What this task involves:
Set down every record below exactly as it appears, but without the pictures.

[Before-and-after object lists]
· · · · ·
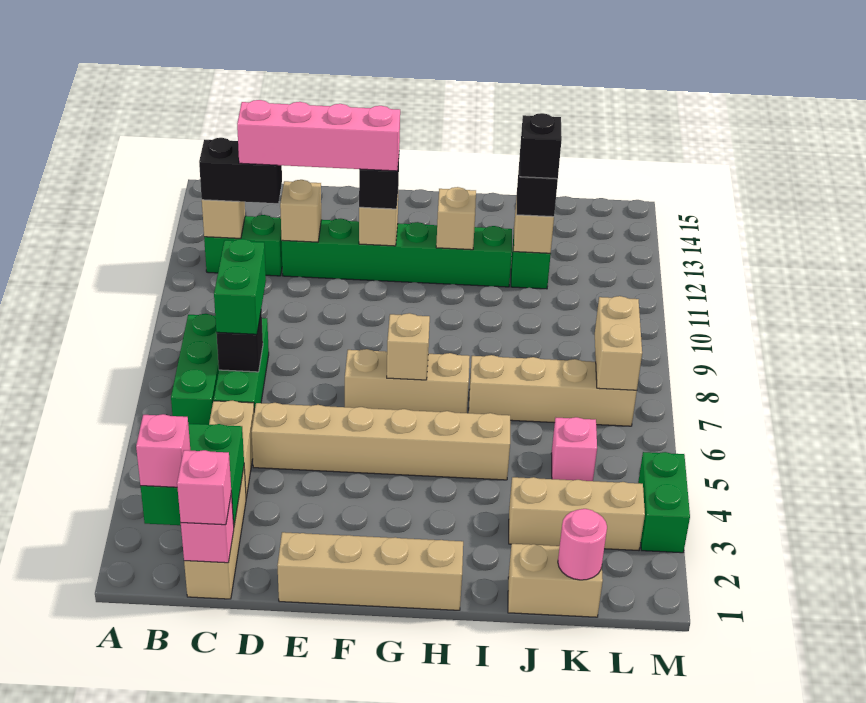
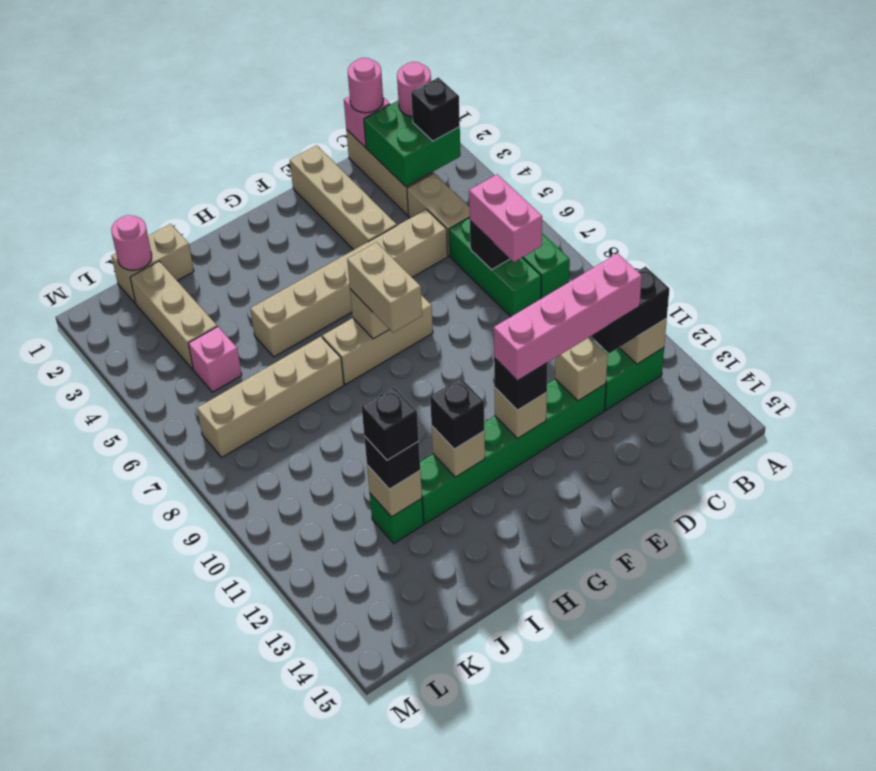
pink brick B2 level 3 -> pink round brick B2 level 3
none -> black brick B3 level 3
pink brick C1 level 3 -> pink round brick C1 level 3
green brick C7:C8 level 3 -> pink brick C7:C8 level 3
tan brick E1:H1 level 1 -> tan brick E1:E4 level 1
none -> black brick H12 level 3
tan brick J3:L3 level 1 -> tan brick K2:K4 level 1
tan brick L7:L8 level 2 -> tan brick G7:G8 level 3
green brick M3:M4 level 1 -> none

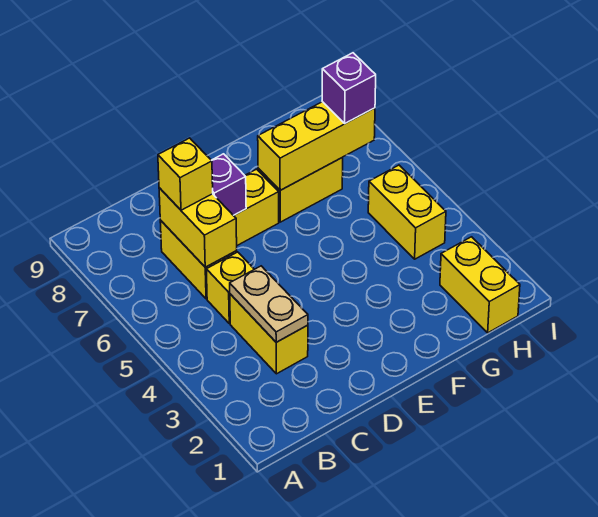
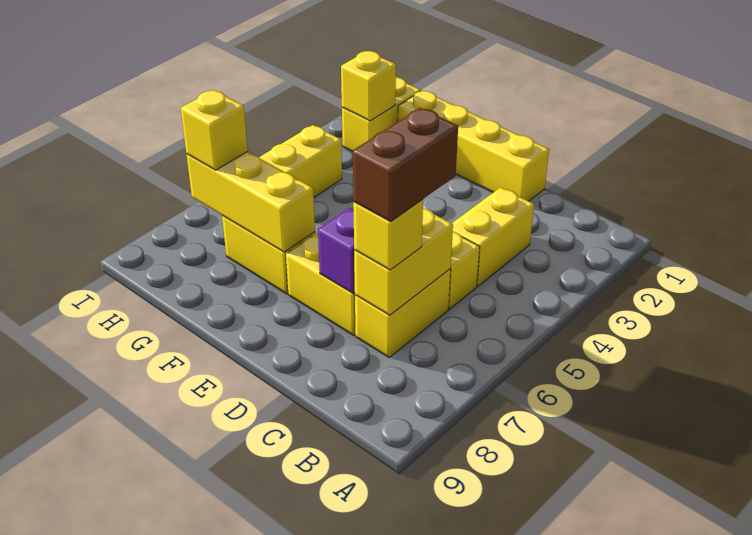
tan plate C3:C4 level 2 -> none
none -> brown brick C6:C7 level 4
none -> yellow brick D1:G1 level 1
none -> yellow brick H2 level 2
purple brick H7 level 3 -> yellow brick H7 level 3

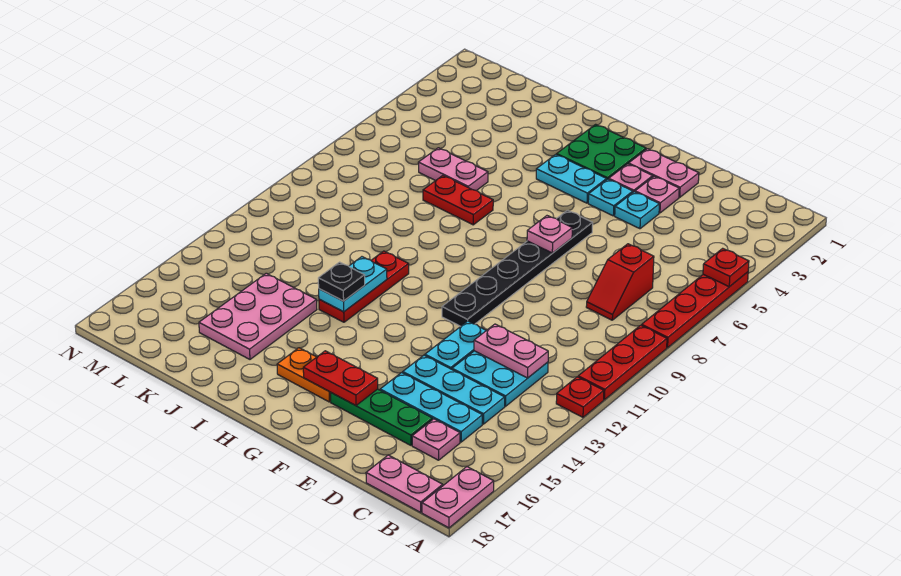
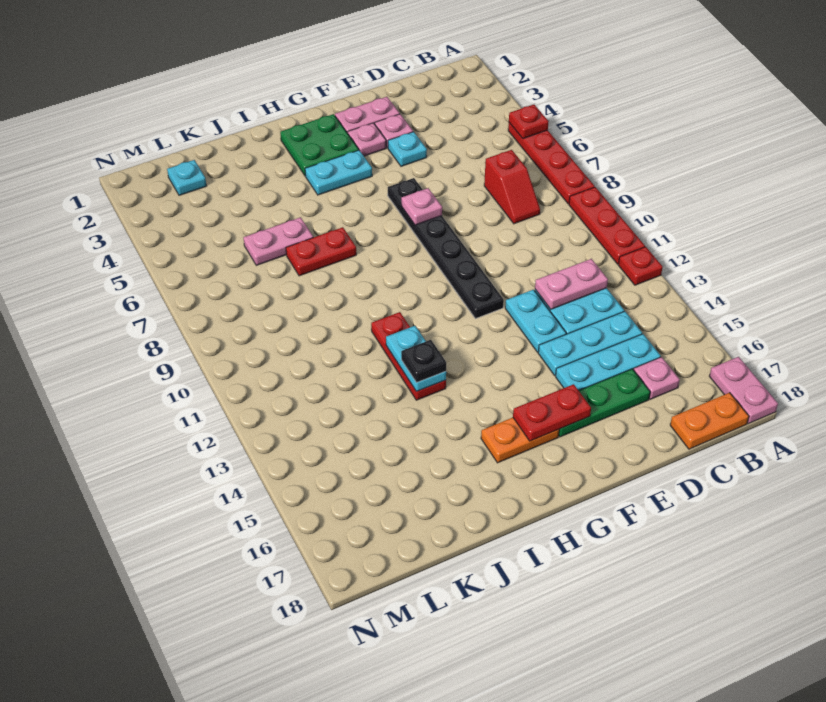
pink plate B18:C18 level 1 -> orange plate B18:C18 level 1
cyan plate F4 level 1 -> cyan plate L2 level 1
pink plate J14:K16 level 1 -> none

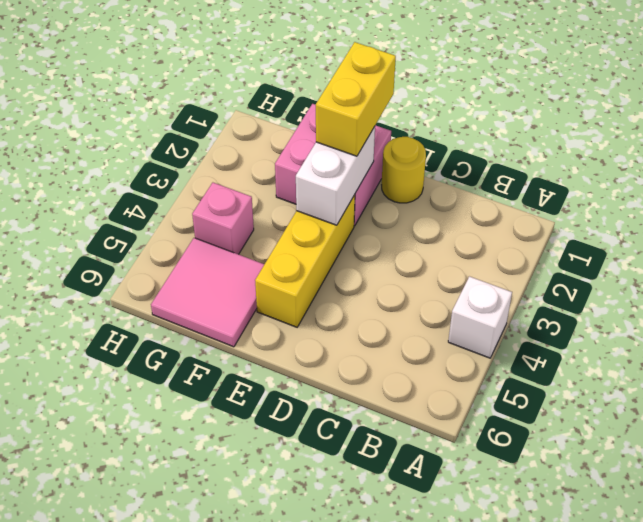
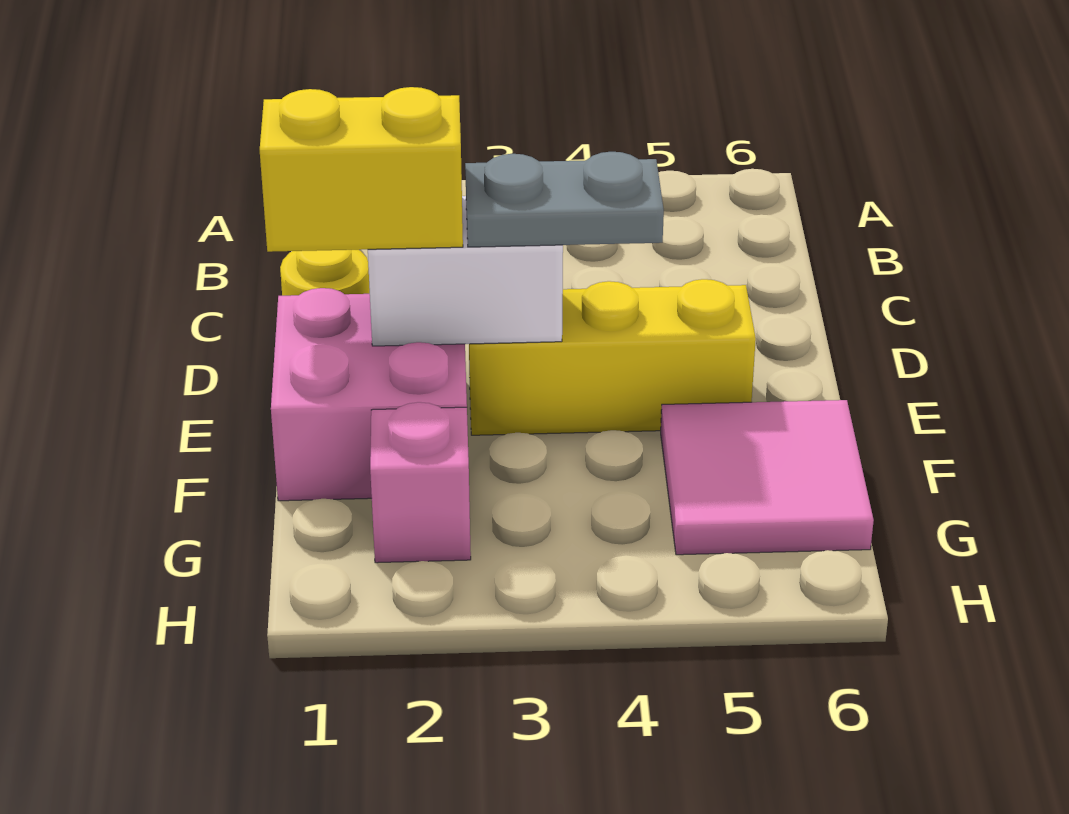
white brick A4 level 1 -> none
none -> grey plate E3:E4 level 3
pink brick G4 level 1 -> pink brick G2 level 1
· · · · ·
Your solution:
pink brick B2 level 3 -> pink round brick B2 level 3
none -> black brick B3 level 3
pink brick C1 level 3 -> pink round brick C1 level 3
green brick C7:C8 level 3 -> pink brick C7:C8 level 3
tan brick E1:H1 level 1 -> tan brick E1:E4 level 1
none -> black brick H12 level 3
tan brick J3:L3 level 1 -> tan brick K2:K4 level 1
tan brick L7:L8 level 2 -> tan brick G7:G8 level 3
green brick M3:M4 level 1 -> none

tan plate C3:C4 level 2 -> none
none -> brown brick C6:C7 level 4
none -> yellow brick D1:G1 level 1
none -> yellow brick H2 level 2
purple brick H7 level 3 -> yellow brick H7 level 3

pink plate B18:C18 level 1 -> orange plate B18:C18 level 1
cyan plate F4 level 1 -> cyan plate L2 level 1
pink plate J14:K16 level 1 -> none

white brick A4 level 1 -> none
none -> grey plate E3:E4 level 3
pink brick G4 level 1 -> pink brick G2 level 1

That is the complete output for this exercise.